■ WHAT TO WORK ON ■
How many lines below contain the word "point"? Give only the number.

(TASK MATERIAL)

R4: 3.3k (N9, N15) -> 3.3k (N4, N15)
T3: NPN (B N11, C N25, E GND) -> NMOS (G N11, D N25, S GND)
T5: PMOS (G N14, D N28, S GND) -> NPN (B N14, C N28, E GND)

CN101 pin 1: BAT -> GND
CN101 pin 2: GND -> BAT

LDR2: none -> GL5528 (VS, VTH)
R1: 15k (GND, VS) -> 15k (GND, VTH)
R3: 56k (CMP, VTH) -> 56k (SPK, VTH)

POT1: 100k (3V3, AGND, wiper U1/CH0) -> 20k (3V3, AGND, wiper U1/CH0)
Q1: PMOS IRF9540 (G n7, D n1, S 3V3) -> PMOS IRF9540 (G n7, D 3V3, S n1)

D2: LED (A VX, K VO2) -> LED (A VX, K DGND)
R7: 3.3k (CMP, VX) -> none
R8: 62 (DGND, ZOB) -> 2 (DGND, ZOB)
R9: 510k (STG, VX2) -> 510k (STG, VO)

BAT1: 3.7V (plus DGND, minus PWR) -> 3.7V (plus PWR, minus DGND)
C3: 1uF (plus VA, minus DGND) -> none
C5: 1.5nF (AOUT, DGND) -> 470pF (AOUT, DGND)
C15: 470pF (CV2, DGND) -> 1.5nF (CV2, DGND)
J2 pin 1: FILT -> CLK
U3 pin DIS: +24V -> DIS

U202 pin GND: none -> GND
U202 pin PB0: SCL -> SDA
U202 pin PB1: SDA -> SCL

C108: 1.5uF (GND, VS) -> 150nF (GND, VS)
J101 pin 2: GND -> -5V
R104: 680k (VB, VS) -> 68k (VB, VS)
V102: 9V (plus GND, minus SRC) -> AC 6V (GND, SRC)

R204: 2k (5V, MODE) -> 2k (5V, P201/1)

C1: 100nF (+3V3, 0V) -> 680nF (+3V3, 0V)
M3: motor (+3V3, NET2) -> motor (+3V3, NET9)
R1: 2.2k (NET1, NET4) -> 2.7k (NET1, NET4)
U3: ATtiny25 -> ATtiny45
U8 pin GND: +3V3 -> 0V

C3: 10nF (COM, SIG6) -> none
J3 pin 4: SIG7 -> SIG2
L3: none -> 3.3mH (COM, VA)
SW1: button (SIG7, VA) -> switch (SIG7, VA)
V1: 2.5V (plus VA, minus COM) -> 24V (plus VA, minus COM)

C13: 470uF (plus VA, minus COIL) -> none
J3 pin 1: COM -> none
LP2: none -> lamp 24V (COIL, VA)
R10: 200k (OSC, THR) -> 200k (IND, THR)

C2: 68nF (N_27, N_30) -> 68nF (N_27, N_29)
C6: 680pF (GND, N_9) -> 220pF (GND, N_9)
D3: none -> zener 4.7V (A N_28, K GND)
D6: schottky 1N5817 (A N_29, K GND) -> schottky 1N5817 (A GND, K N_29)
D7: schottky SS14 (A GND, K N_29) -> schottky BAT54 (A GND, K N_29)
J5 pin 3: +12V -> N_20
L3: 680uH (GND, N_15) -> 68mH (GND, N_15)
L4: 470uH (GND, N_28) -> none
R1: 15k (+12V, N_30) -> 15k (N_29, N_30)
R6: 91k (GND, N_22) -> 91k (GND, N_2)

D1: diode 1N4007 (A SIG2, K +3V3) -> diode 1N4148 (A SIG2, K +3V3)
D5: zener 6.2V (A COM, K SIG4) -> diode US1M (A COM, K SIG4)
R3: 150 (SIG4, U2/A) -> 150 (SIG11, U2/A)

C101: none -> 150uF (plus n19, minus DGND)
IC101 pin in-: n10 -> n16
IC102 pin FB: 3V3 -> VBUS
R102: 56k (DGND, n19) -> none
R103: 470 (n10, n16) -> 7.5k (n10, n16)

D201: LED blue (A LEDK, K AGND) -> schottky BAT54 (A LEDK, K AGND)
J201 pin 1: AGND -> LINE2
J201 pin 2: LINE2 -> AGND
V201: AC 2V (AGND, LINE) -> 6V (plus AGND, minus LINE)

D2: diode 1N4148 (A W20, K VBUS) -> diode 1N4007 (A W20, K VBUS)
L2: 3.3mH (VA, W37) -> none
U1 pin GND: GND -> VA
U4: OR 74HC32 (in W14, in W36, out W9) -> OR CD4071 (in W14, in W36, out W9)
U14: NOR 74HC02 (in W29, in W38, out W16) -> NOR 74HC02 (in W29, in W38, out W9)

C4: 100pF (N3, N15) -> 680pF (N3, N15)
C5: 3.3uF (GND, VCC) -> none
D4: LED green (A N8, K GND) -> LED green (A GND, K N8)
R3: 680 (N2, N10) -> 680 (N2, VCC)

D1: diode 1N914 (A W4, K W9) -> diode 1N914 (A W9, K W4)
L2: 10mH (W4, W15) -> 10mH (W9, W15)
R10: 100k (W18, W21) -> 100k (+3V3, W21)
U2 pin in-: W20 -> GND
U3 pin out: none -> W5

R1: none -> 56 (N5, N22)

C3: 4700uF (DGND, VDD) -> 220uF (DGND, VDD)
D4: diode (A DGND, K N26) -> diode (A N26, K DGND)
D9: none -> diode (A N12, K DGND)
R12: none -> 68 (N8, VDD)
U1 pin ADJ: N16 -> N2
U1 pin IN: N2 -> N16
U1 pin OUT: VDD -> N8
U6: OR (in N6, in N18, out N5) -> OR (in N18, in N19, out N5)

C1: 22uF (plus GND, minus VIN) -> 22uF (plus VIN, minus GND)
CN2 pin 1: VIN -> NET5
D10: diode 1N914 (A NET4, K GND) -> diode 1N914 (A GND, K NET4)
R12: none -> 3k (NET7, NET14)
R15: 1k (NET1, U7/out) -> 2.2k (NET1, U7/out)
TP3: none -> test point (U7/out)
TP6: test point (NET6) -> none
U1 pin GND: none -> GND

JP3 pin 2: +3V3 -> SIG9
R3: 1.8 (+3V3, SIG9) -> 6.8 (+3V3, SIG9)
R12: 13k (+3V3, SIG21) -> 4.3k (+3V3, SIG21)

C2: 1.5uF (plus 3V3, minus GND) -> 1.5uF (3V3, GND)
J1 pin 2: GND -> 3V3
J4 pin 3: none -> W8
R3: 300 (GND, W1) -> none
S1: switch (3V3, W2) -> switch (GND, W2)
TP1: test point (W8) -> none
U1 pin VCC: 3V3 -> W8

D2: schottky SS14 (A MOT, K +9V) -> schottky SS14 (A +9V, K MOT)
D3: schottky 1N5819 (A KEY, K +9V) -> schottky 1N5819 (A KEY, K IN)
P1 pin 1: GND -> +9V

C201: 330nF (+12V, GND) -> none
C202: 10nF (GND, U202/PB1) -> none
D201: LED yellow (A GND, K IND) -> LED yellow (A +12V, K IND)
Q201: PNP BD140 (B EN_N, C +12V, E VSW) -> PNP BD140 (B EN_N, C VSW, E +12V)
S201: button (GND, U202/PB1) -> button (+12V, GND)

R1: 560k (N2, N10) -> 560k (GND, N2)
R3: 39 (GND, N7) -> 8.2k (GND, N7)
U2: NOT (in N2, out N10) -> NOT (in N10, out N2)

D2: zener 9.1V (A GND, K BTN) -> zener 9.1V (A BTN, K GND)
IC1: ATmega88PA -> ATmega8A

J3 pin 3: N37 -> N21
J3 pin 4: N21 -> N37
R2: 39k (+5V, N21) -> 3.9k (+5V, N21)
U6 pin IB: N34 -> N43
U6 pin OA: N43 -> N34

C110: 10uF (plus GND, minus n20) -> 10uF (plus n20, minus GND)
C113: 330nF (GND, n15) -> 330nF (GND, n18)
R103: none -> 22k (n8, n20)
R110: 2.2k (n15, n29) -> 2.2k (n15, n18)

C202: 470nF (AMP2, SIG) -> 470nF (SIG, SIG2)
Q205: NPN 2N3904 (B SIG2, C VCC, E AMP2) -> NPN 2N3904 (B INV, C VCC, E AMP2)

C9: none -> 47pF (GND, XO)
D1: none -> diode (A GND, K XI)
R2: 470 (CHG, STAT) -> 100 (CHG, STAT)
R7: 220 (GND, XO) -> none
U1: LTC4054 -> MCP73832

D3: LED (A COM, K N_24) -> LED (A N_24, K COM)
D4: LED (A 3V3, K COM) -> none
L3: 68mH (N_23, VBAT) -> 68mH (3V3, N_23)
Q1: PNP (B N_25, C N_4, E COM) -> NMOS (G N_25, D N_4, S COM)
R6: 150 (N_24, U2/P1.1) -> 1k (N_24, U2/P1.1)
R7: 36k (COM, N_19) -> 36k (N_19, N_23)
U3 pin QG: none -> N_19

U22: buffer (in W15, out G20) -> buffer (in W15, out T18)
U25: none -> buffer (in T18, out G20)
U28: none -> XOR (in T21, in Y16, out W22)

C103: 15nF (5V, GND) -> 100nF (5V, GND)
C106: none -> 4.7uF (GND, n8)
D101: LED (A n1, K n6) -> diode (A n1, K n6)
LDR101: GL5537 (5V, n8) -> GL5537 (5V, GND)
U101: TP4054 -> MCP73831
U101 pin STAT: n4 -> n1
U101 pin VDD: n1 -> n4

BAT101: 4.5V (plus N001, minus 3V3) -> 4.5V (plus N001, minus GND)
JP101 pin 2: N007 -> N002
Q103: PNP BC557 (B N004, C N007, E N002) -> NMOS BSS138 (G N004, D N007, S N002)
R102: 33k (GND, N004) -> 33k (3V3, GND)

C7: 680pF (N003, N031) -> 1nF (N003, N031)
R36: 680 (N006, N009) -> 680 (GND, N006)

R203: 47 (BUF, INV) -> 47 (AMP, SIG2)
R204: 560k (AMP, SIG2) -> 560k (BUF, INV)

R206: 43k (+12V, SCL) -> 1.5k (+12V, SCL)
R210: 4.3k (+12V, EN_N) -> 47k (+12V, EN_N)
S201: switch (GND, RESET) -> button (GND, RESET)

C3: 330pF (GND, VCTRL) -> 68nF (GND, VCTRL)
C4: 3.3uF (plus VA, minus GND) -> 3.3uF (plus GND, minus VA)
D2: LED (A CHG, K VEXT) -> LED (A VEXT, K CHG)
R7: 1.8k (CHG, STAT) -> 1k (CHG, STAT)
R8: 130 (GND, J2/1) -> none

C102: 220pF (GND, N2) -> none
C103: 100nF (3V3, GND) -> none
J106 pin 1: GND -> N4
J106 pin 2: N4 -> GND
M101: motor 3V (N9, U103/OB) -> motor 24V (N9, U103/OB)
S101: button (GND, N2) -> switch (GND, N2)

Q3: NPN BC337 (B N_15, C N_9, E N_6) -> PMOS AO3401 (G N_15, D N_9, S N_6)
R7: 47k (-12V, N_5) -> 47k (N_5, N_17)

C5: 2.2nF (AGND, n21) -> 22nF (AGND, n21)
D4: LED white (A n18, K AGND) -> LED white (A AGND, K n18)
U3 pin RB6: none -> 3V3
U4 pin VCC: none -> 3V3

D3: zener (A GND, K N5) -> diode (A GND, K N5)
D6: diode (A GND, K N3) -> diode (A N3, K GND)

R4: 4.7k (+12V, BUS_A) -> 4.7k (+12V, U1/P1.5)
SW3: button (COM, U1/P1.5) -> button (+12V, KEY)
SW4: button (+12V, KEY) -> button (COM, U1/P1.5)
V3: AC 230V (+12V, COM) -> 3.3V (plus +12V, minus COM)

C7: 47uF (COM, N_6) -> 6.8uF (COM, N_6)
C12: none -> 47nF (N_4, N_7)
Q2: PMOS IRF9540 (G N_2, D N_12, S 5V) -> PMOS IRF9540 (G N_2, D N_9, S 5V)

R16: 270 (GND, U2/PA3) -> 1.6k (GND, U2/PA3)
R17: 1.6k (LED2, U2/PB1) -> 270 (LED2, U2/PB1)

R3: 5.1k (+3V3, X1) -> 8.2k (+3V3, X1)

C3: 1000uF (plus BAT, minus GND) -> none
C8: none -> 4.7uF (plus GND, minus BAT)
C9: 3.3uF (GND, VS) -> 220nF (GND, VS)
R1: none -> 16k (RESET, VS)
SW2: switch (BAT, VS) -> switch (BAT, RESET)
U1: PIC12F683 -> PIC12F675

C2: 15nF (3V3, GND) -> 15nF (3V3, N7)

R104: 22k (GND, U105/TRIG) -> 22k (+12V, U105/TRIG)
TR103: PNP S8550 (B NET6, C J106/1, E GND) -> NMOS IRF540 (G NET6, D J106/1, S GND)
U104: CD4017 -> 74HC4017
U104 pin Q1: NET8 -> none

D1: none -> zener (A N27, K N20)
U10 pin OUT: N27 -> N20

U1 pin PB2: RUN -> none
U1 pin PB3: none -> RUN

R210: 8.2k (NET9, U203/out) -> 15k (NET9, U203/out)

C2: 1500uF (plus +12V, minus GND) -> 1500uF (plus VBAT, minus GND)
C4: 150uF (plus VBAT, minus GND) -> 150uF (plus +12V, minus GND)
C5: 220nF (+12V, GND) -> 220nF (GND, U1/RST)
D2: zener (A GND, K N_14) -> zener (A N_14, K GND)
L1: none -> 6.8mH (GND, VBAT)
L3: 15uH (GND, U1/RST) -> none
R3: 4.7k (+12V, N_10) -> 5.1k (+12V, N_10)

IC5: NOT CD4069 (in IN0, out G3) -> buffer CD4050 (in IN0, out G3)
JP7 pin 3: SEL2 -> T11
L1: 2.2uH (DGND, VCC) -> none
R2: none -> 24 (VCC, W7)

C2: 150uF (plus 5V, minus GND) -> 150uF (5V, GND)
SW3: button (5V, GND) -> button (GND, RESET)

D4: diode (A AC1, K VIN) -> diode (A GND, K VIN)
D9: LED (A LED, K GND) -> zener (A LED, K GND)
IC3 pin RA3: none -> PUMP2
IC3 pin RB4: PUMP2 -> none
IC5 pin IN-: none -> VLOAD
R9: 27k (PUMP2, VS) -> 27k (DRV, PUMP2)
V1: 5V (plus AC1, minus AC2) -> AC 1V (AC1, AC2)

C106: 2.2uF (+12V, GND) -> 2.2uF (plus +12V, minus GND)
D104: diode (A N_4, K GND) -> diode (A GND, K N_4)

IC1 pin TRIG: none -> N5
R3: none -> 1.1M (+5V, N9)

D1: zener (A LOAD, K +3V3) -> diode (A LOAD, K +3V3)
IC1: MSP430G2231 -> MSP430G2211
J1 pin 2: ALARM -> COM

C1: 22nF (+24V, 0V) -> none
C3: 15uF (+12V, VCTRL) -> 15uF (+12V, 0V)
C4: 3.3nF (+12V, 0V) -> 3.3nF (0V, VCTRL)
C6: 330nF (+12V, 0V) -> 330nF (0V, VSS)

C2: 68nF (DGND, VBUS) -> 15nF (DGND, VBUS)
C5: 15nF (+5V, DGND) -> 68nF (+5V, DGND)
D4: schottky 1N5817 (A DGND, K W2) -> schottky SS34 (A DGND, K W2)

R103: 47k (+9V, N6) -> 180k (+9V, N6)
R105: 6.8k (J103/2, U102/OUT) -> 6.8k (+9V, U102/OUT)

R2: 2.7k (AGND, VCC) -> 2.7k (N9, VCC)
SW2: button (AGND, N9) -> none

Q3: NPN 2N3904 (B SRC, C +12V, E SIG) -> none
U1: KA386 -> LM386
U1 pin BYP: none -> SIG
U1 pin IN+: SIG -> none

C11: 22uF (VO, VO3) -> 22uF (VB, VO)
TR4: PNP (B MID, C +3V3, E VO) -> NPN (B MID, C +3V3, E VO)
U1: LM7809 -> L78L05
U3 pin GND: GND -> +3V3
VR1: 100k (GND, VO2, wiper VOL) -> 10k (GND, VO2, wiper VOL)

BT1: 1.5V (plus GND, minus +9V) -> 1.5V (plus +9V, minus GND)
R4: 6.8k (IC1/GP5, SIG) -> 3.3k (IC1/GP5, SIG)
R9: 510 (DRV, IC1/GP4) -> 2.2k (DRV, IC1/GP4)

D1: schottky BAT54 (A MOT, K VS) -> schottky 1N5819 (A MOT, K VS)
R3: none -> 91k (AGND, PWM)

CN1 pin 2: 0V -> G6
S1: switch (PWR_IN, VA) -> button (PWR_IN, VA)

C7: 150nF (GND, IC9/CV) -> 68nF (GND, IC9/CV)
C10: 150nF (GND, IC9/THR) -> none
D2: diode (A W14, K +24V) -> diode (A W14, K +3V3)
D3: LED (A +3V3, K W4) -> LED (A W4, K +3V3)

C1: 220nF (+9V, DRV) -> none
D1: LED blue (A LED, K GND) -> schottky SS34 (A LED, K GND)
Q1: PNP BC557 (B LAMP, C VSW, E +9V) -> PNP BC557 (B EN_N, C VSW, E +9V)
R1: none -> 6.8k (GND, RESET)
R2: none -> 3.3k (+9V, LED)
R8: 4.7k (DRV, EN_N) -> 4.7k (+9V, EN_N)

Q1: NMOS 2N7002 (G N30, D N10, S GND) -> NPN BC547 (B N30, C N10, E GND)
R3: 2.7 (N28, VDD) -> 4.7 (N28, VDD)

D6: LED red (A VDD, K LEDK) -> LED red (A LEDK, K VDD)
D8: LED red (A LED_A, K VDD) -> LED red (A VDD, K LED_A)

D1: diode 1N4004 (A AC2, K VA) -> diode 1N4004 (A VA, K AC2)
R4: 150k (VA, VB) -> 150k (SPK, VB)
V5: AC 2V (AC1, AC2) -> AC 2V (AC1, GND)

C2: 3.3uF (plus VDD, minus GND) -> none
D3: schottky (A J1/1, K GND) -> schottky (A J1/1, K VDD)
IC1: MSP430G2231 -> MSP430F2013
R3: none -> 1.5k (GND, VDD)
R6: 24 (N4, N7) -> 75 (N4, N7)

(End TASK MATERIAL)

■ ANSWER SECTION ■
3